> Problem details: Reproduce the data below verbatim, from its first line through the line containing "Jonas: 11:26 -> 6:26", inclusive of both.

BEGIN Available data

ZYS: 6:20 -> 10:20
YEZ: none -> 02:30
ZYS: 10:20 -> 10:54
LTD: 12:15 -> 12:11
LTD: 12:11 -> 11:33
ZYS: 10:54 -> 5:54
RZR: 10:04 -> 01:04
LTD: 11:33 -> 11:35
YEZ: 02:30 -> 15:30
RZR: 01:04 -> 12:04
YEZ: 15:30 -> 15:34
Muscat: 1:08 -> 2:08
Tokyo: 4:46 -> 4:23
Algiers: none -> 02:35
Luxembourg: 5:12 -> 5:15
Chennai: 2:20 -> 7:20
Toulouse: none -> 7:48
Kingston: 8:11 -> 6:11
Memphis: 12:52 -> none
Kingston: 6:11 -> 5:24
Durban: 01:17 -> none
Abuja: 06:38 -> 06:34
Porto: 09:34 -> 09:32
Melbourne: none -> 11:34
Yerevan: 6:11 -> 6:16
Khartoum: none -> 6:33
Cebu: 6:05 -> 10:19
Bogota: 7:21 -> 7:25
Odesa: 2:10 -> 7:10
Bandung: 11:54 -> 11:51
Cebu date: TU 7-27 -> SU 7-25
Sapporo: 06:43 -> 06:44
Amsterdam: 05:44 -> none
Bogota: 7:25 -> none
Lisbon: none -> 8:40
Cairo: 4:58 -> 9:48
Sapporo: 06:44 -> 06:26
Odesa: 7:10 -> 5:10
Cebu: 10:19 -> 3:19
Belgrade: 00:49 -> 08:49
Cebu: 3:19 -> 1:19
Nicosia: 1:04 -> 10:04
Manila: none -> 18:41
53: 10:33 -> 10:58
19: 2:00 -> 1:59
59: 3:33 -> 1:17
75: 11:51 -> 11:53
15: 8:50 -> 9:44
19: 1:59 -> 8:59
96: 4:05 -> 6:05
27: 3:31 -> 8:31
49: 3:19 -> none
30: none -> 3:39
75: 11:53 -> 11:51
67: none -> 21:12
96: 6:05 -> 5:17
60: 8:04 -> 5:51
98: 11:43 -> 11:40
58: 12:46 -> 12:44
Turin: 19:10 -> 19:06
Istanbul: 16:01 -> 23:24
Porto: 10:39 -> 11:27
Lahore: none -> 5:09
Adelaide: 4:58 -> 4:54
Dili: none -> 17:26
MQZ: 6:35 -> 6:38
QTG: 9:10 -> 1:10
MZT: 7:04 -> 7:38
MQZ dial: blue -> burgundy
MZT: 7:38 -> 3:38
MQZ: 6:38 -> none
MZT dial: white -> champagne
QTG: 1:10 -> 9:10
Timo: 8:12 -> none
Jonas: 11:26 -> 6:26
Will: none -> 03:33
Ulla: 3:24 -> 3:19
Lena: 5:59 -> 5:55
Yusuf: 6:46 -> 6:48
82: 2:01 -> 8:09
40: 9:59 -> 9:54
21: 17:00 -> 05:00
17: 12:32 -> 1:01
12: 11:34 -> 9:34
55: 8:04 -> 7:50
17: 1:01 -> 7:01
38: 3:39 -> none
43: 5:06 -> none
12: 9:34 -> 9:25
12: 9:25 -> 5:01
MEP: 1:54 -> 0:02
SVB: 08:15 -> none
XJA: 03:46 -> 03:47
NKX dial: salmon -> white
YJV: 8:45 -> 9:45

END Available data

> Reply:
ZYS: 6:20 -> 10:20
YEZ: none -> 02:30
ZYS: 10:20 -> 10:54
LTD: 12:15 -> 12:11
LTD: 12:11 -> 11:33
ZYS: 10:54 -> 5:54
RZR: 10:04 -> 01:04
LTD: 11:33 -> 11:35
YEZ: 02:30 -> 15:30
RZR: 01:04 -> 12:04
YEZ: 15:30 -> 15:34
Muscat: 1:08 -> 2:08
Tokyo: 4:46 -> 4:23
Algiers: none -> 02:35
Luxembourg: 5:12 -> 5:15
Chennai: 2:20 -> 7:20
Toulouse: none -> 7:48
Kingston: 8:11 -> 6:11
Memphis: 12:52 -> none
Kingston: 6:11 -> 5:24
Durban: 01:17 -> none
Abuja: 06:38 -> 06:34
Porto: 09:34 -> 09:32
Melbourne: none -> 11:34
Yerevan: 6:11 -> 6:16
Khartoum: none -> 6:33
Cebu: 6:05 -> 10:19
Bogota: 7:21 -> 7:25
Odesa: 2:10 -> 7:10
Bandung: 11:54 -> 11:51
Cebu date: TU 7-27 -> SU 7-25
Sapporo: 06:43 -> 06:44
Amsterdam: 05:44 -> none
Bogota: 7:25 -> none
Lisbon: none -> 8:40
Cairo: 4:58 -> 9:48
Sapporo: 06:44 -> 06:26
Odesa: 7:10 -> 5:10
Cebu: 10:19 -> 3:19
Belgrade: 00:49 -> 08:49
Cebu: 3:19 -> 1:19
Nicosia: 1:04 -> 10:04
Manila: none -> 18:41
53: 10:33 -> 10:58
19: 2:00 -> 1:59
59: 3:33 -> 1:17
75: 11:51 -> 11:53
15: 8:50 -> 9:44
19: 1:59 -> 8:59
96: 4:05 -> 6:05
27: 3:31 -> 8:31
49: 3:19 -> none
30: none -> 3:39
75: 11:53 -> 11:51
67: none -> 21:12
96: 6:05 -> 5:17
60: 8:04 -> 5:51
98: 11:43 -> 11:40
58: 12:46 -> 12:44
Turin: 19:10 -> 19:06
Istanbul: 16:01 -> 23:24
Porto: 10:39 -> 11:27
Lahore: none -> 5:09
Adelaide: 4:58 -> 4:54
Dili: none -> 17:26
MQZ: 6:35 -> 6:38
QTG: 9:10 -> 1:10
MZT: 7:04 -> 7:38
MQZ dial: blue -> burgundy
MZT: 7:38 -> 3:38
MQZ: 6:38 -> none
MZT dial: white -> champagne
QTG: 1:10 -> 9:10
Timo: 8:12 -> none
Jonas: 11:26 -> 6:26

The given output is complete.